- _Your objective_
Print each of the records below, leaving every word as it is.

- _Data excerpts_
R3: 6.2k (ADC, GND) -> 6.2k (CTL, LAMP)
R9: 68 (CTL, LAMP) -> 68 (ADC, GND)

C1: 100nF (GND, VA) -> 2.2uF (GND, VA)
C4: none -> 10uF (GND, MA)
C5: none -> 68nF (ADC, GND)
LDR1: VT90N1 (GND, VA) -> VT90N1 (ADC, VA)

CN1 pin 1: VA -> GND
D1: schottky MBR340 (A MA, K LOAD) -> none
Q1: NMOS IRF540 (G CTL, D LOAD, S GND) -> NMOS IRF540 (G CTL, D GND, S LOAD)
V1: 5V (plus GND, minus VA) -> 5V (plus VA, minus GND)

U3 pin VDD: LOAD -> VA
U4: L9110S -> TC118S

- _Output below_
R3: 6.2k (ADC, GND) -> 6.2k (CTL, LAMP)
R9: 68 (CTL, LAMP) -> 68 (ADC, GND)

C1: 100nF (GND, VA) -> 2.2uF (GND, VA)
C4: none -> 10uF (GND, MA)
C5: none -> 68nF (ADC, GND)
LDR1: VT90N1 (GND, VA) -> VT90N1 (ADC, VA)

CN1 pin 1: VA -> GND
D1: schottky MBR340 (A MA, K LOAD) -> none
Q1: NMOS IRF540 (G CTL, D LOAD, S GND) -> NMOS IRF540 (G CTL, D GND, S LOAD)
V1: 5V (plus GND, minus VA) -> 5V (plus VA, minus GND)

U3 pin VDD: LOAD -> VA
U4: L9110S -> TC118S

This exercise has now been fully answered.